▸ **TRY IT**
Select every line below containing the word "STEPPER".

Source records:

# # # #

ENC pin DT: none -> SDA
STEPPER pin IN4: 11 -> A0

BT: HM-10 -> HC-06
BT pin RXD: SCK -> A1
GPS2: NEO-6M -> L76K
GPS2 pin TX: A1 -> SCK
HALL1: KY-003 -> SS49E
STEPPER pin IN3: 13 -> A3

# # # #

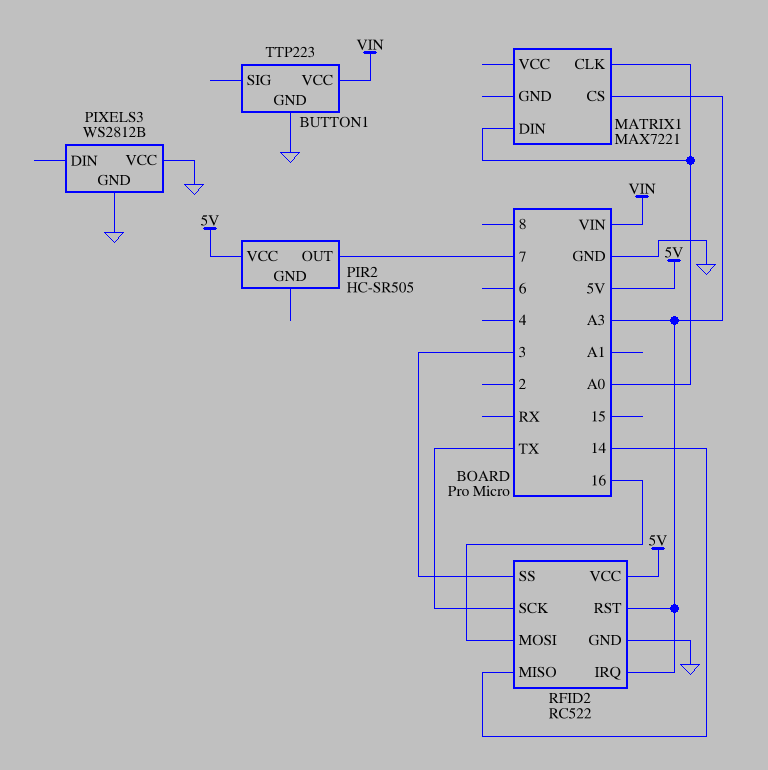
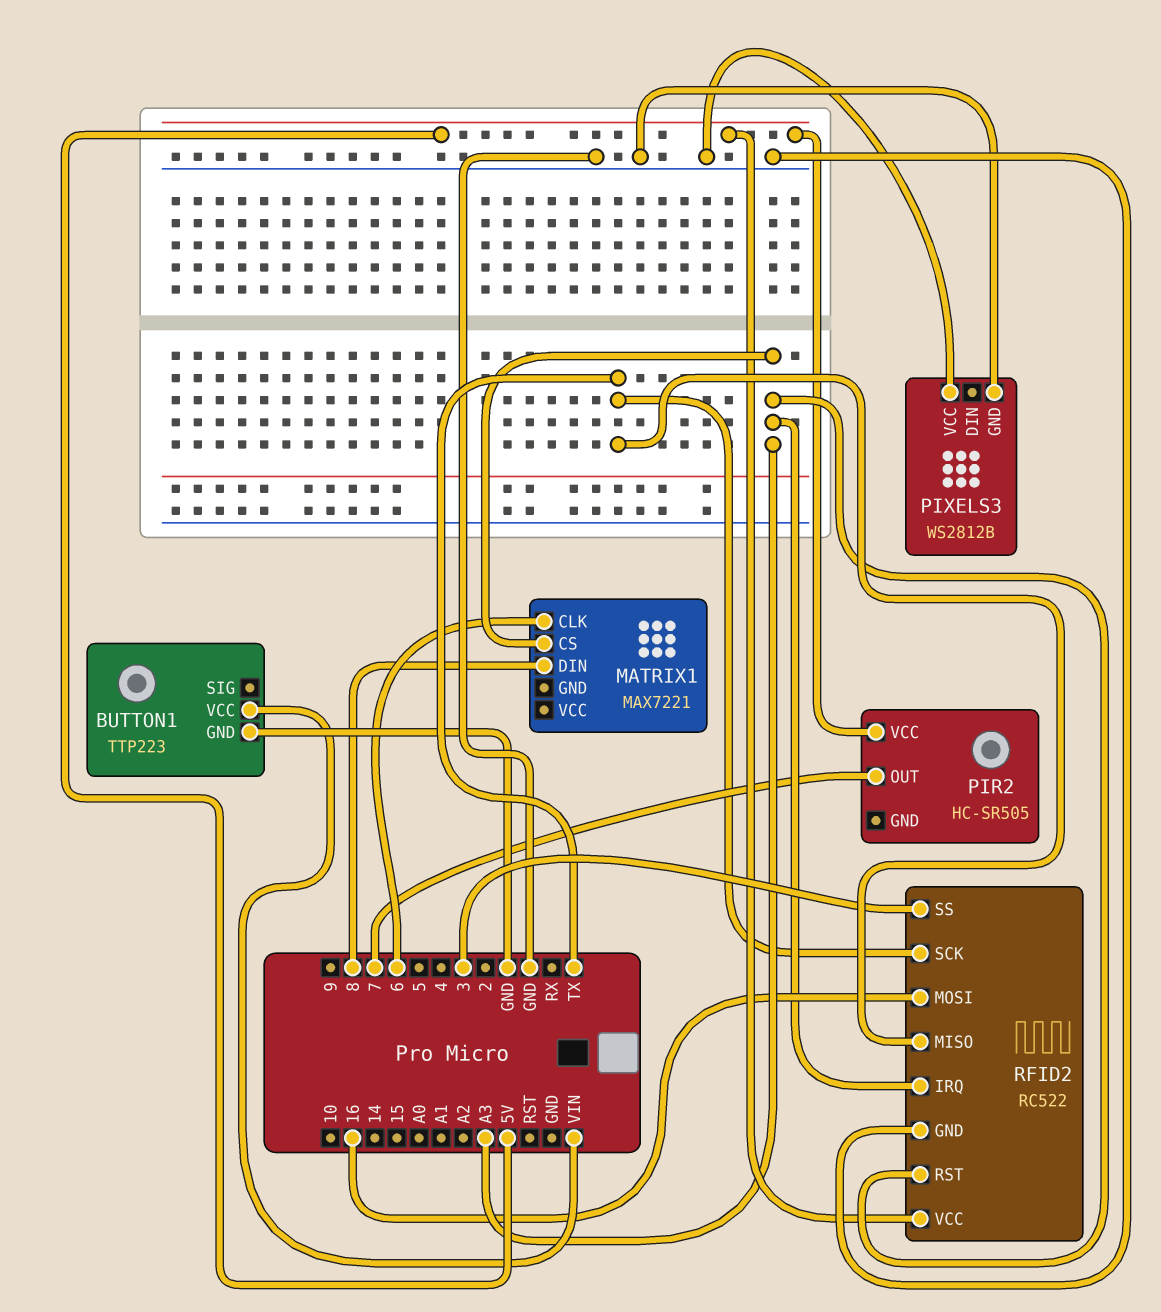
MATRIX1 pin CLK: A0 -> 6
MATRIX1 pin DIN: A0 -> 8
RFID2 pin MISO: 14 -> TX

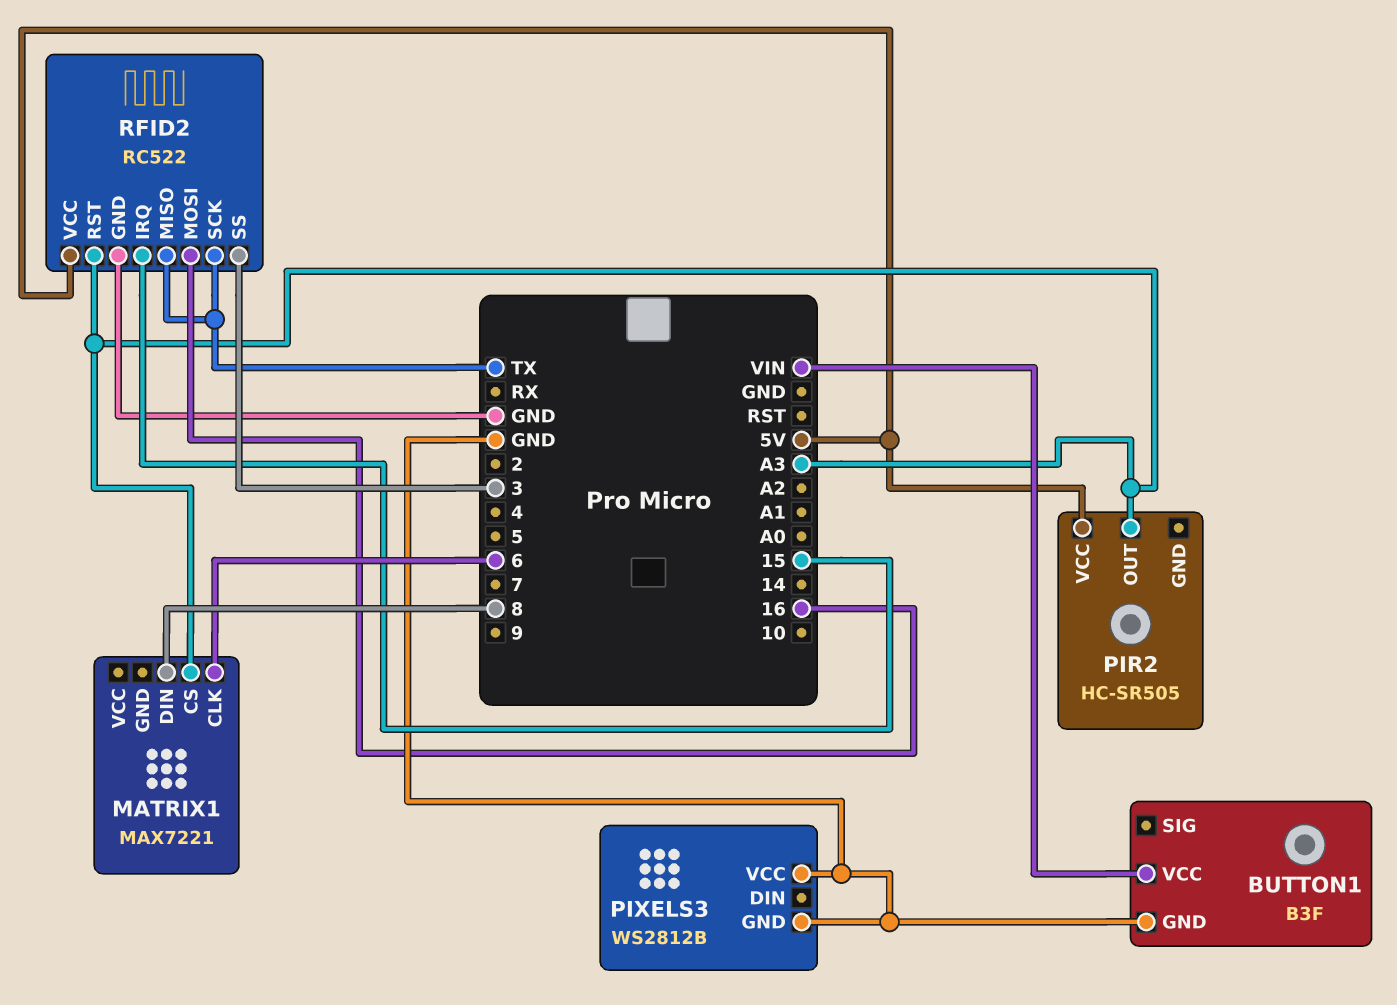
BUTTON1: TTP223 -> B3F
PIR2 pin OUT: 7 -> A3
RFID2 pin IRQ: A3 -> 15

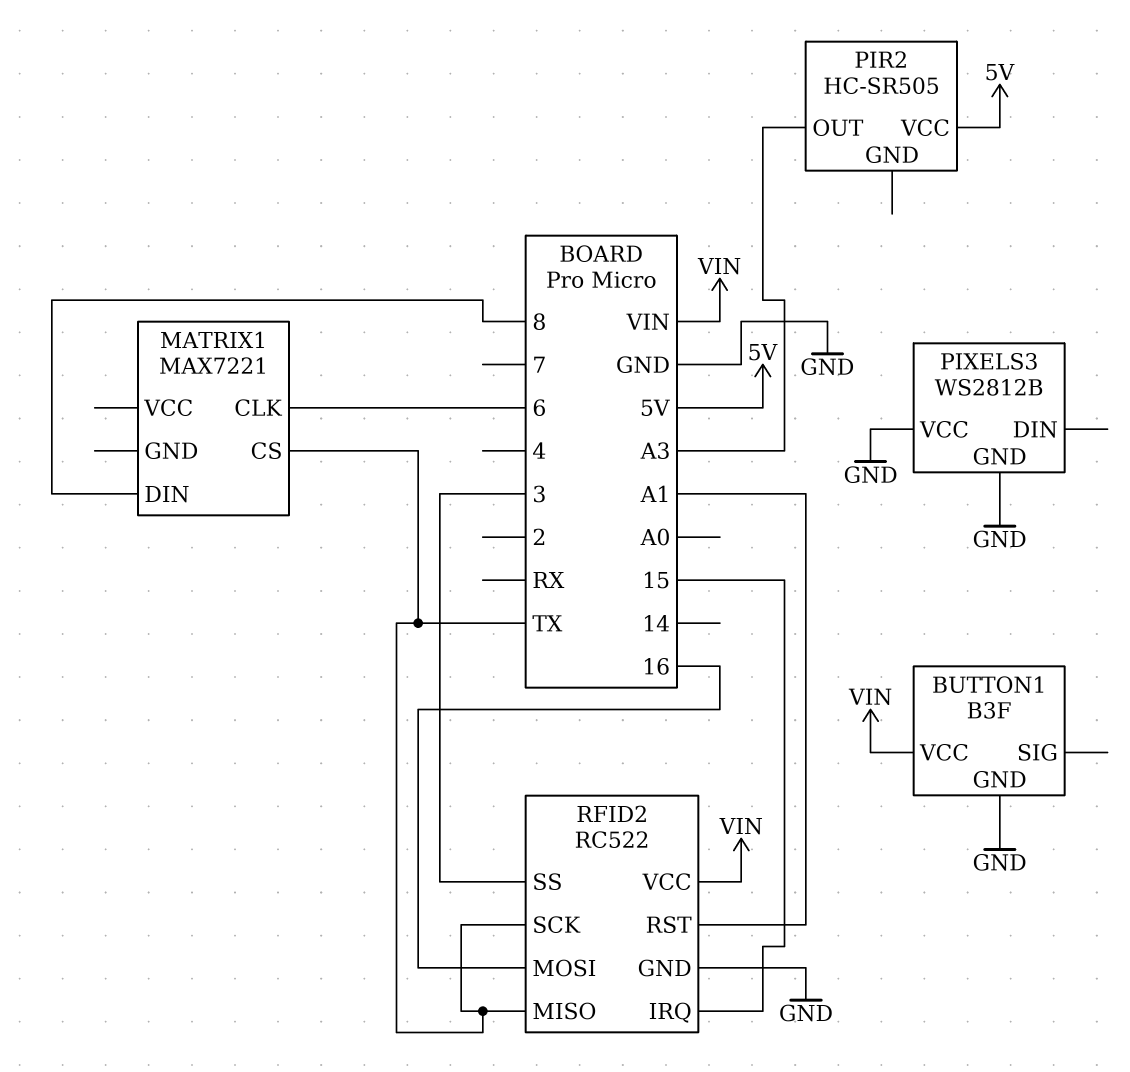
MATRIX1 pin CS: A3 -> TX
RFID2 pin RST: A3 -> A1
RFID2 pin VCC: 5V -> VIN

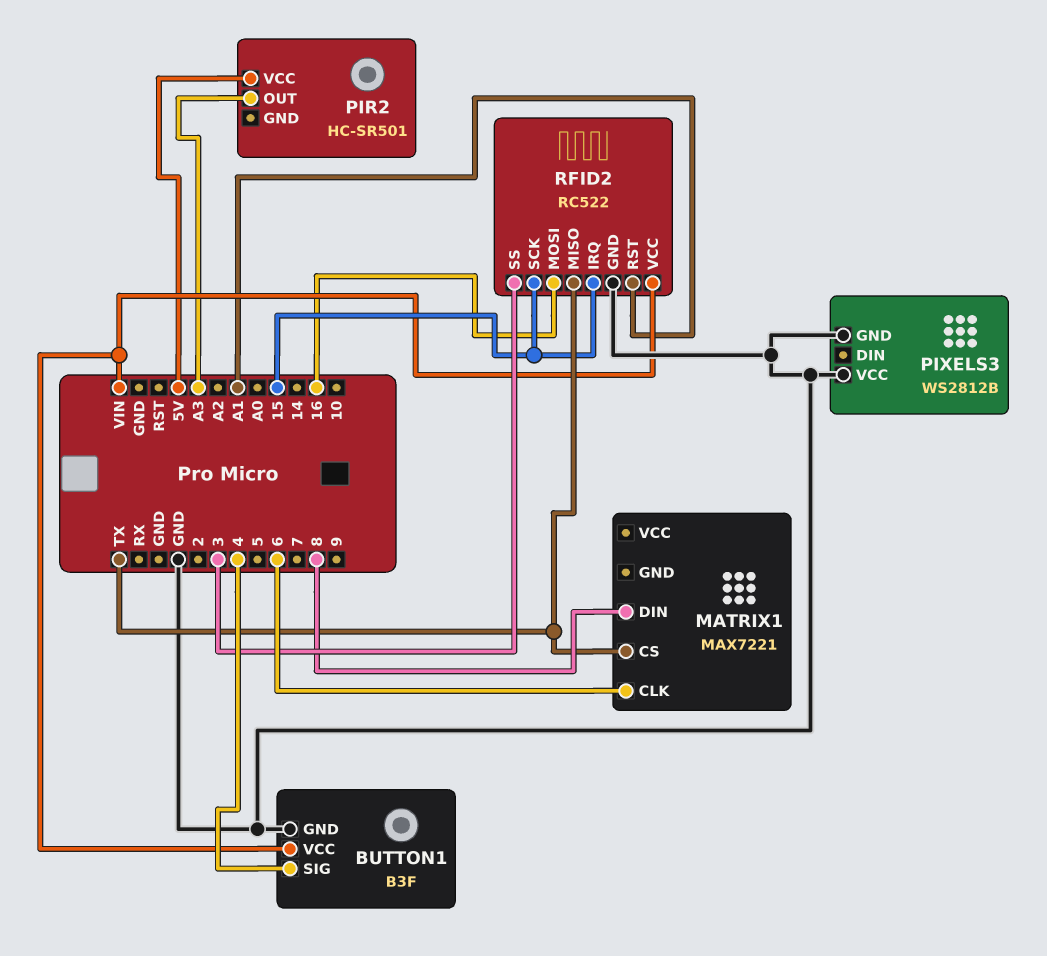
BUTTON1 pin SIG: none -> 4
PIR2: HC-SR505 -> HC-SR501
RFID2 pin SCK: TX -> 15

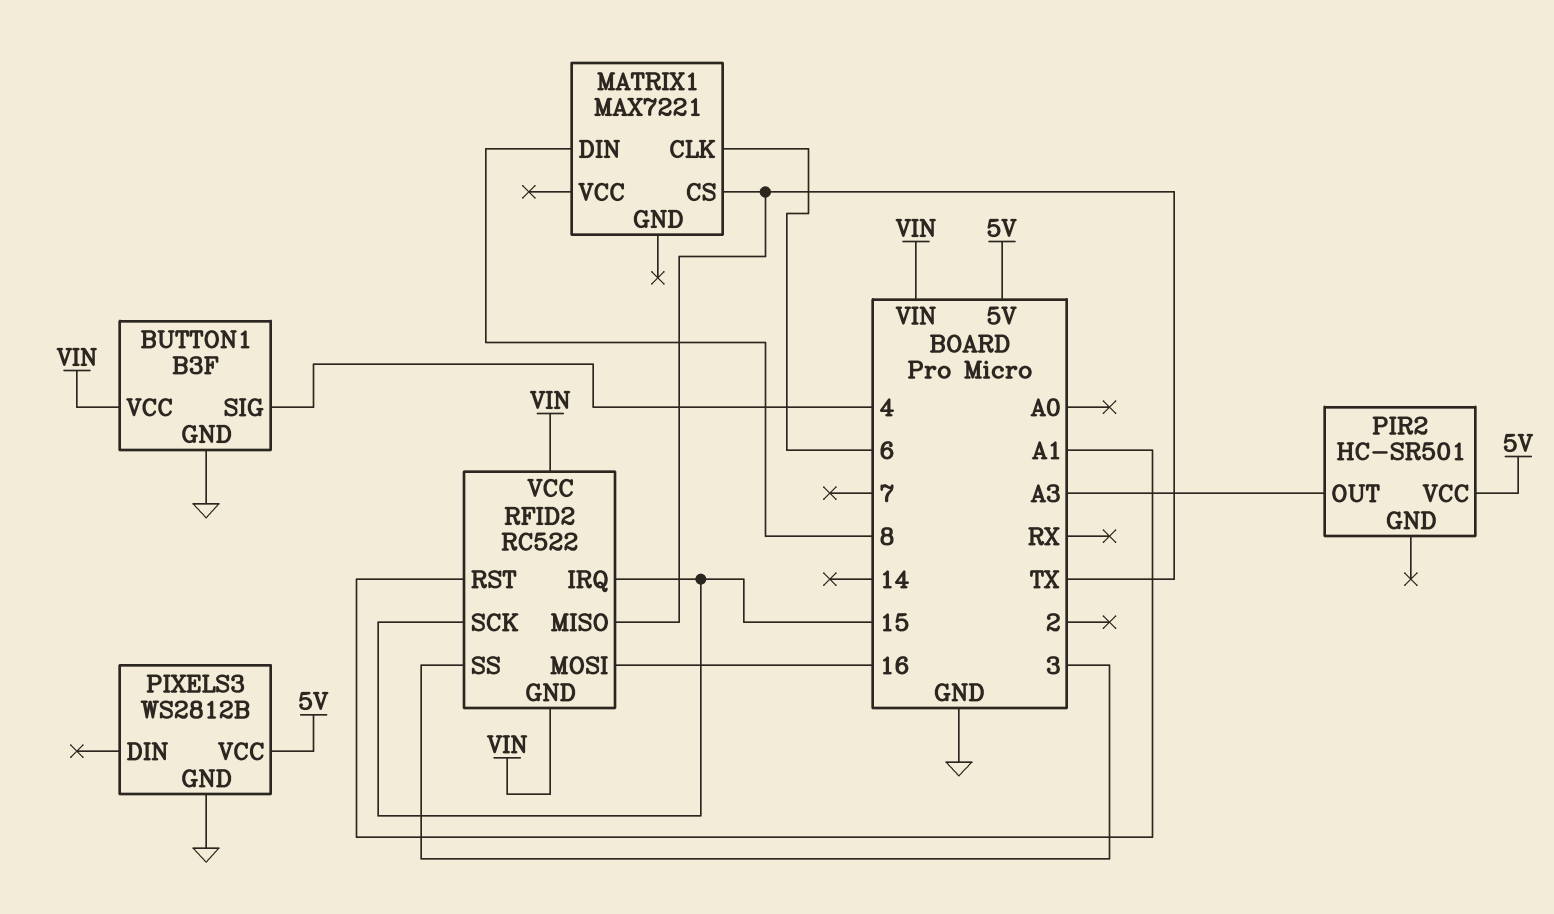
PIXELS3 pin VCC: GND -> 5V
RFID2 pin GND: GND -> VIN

# # # #

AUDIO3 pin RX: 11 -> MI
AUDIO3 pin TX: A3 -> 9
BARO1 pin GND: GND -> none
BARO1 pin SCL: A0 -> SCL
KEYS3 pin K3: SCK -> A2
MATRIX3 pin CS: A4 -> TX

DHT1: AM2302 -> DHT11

# # # #

▸ **YOUR SOLUTION**
STEPPER pin IN4: 11 -> A0
STEPPER pin IN3: 13 -> A3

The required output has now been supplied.